» The request:
Convert the material from the line containing "appetizing [211, 668]" through the end into a JSON list of strings, with one string per line and blank lines omitted. Leave the pictures out.

[Pointing data for screenshots]
::::

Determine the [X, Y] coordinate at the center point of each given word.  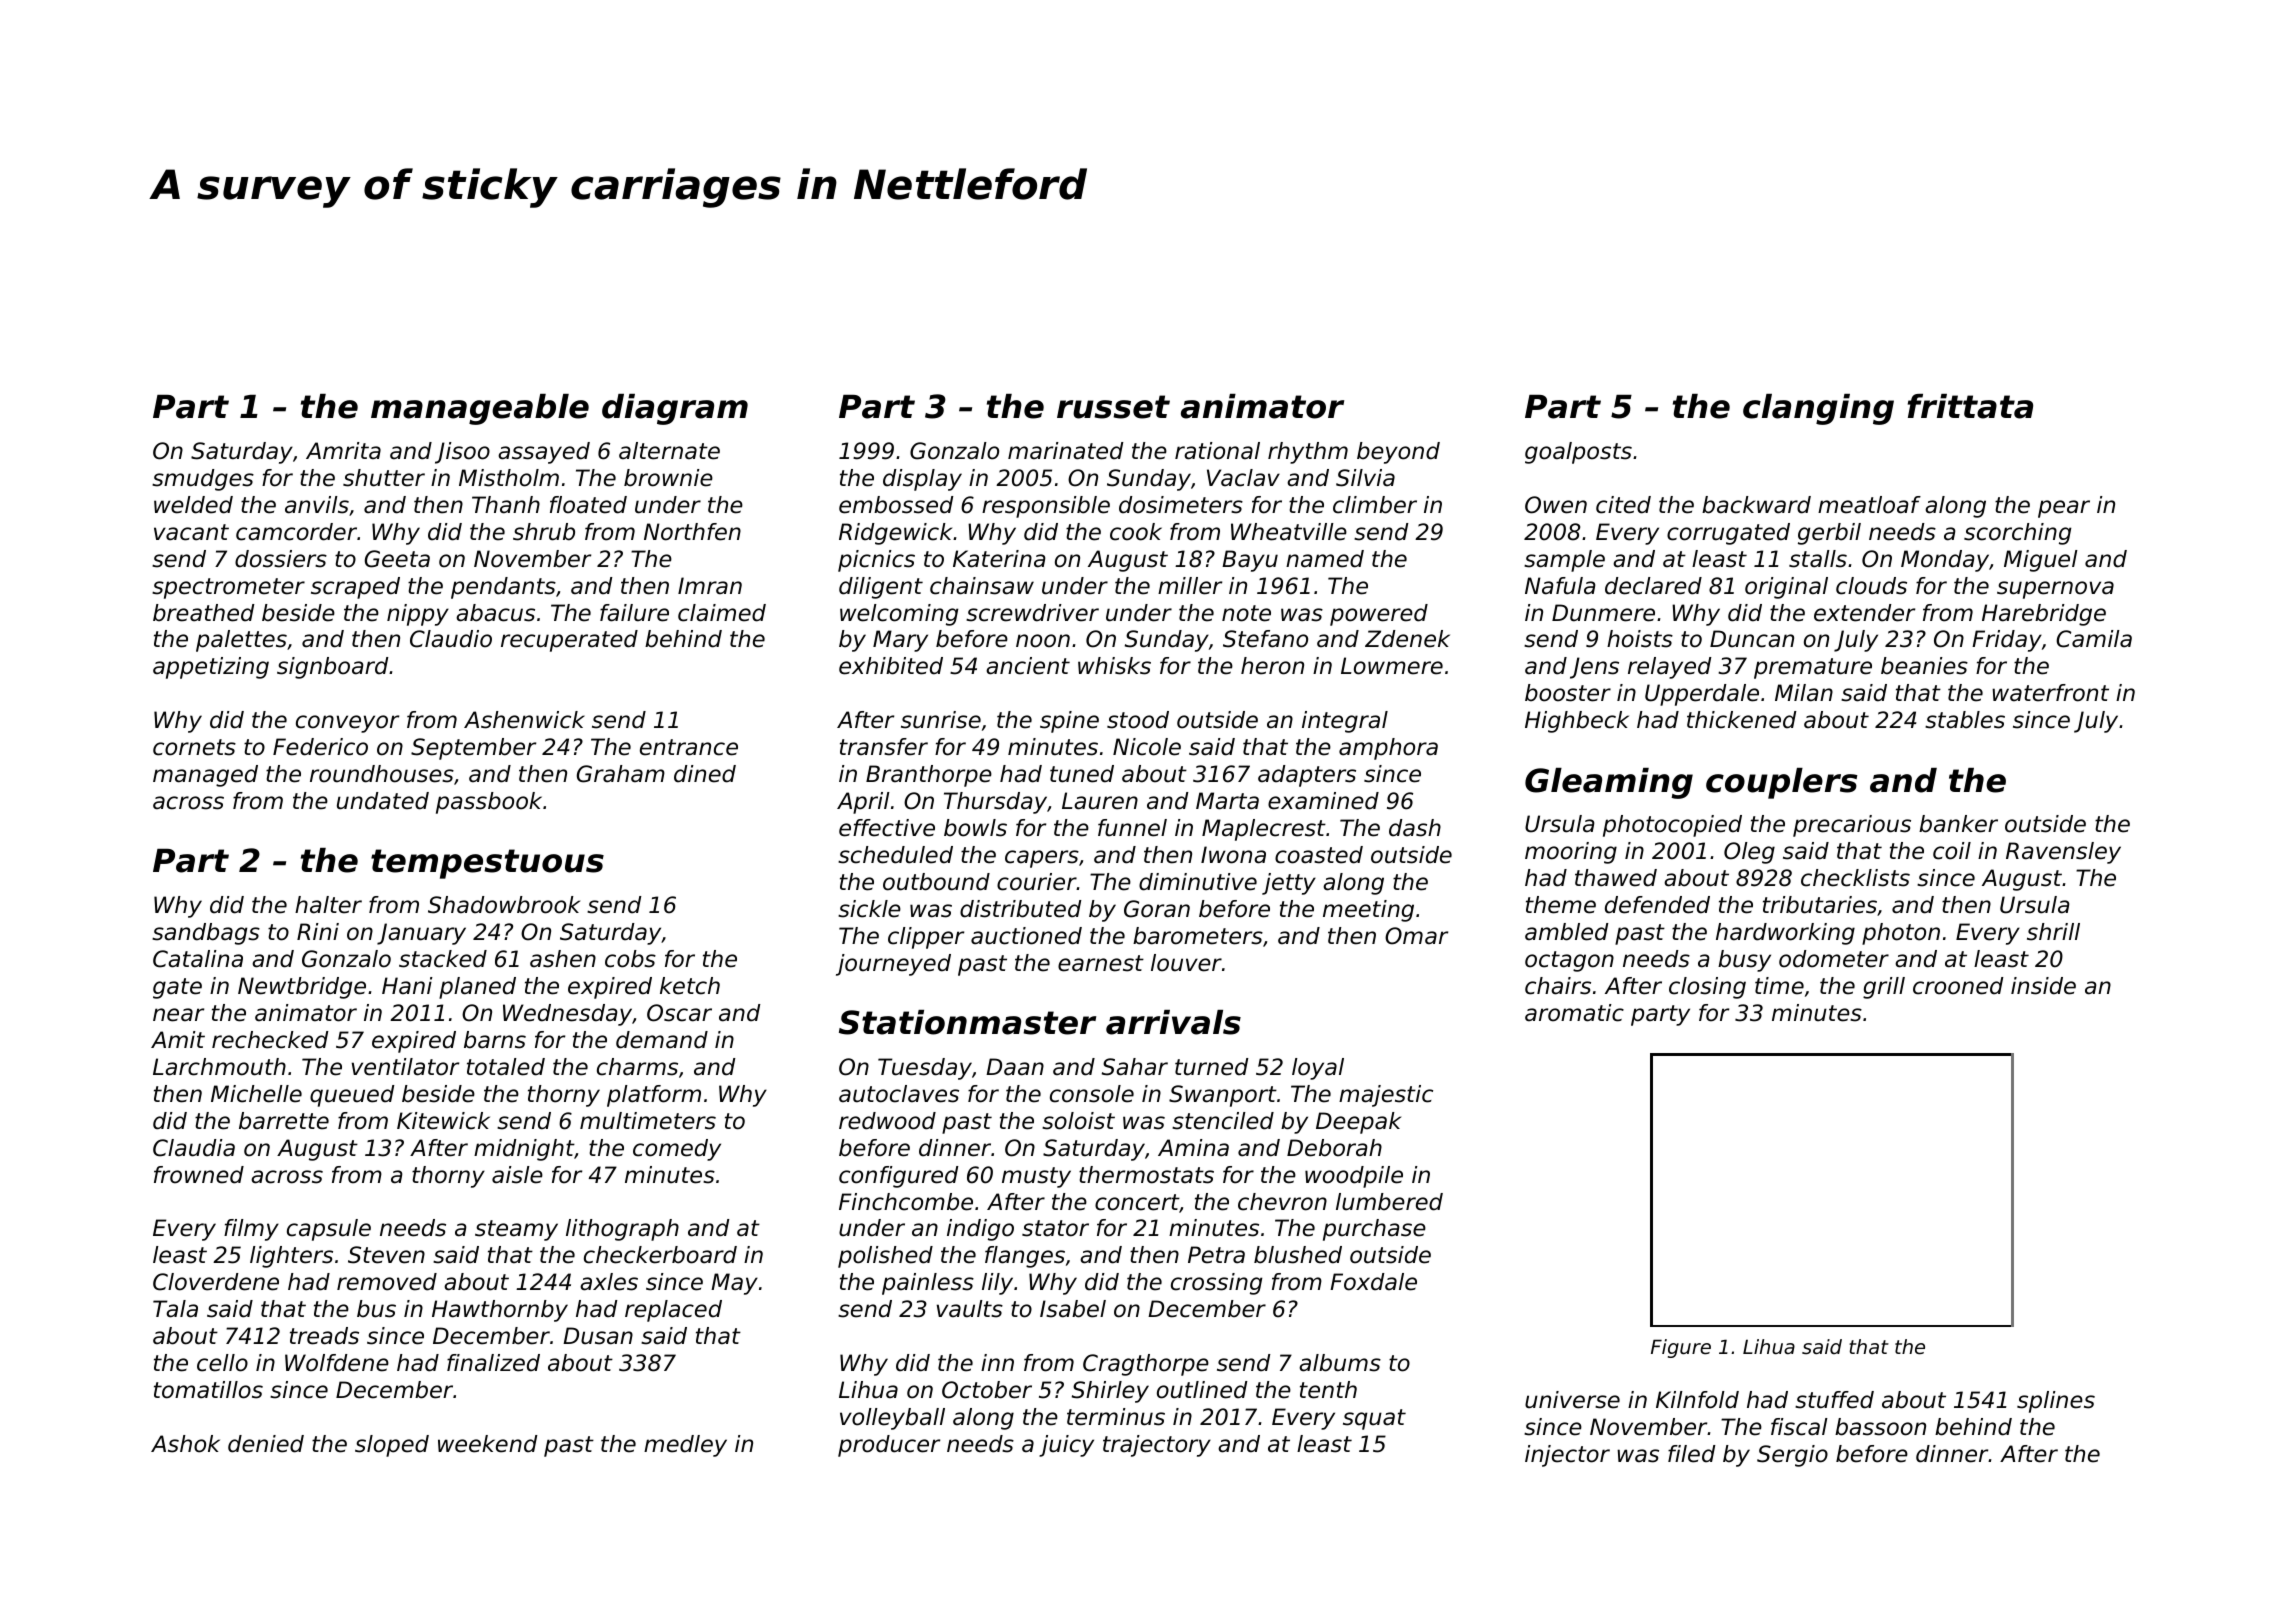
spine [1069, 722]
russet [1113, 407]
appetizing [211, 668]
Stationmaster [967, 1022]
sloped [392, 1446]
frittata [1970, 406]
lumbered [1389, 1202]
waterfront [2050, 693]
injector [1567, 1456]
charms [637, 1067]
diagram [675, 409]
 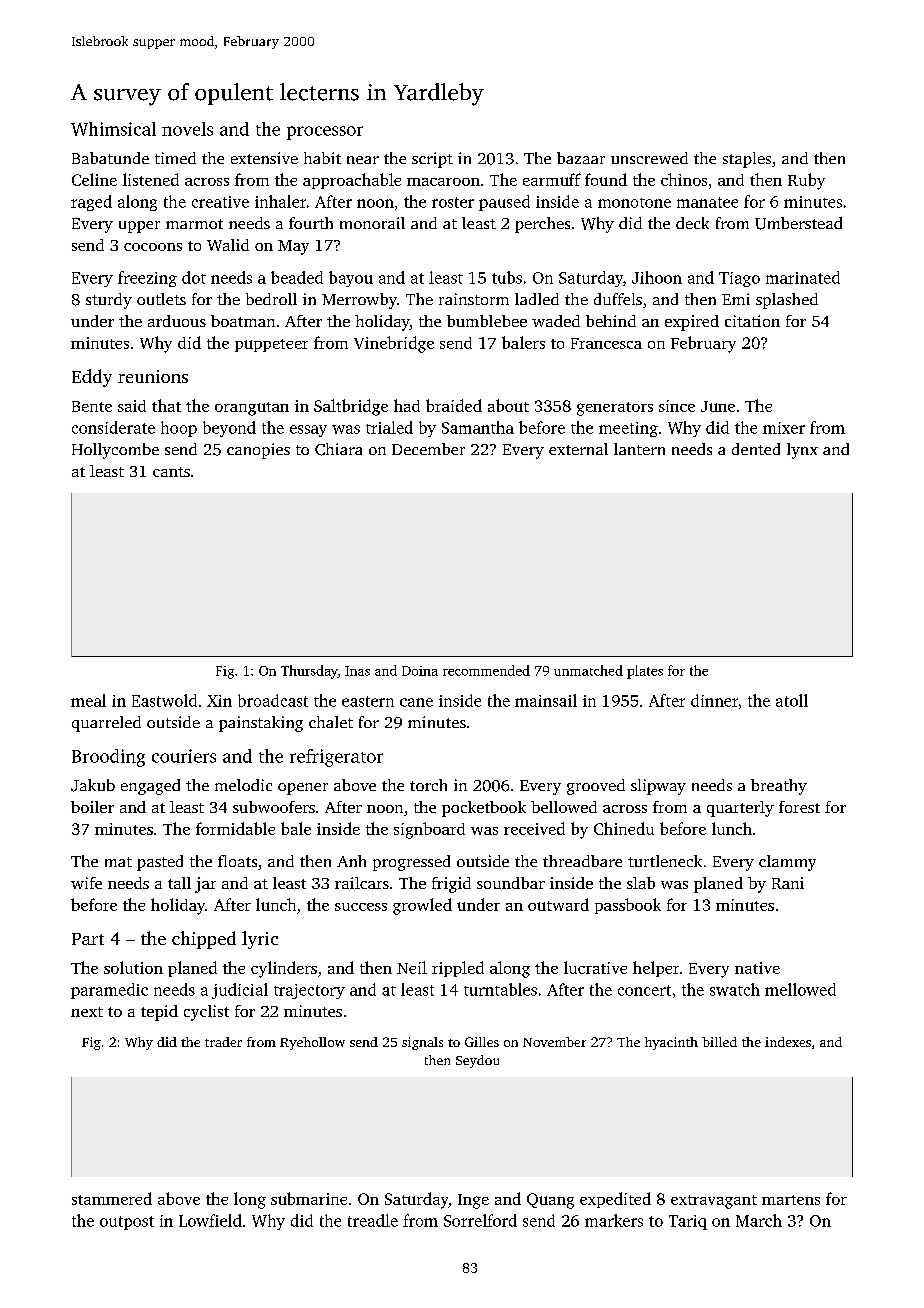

::::

» Answer to this task:
[
  "appetizing [211, 668]",
  "Stationmaster [967, 1022]",
  "sloped [392, 1446]",
  "frittata [1970, 406]",
  "lumbered [1389, 1202]",
  "waterfront [2050, 693]",
  "injector [1567, 1456]",
  "charms [637, 1067]",
  "diagram [675, 409]"
]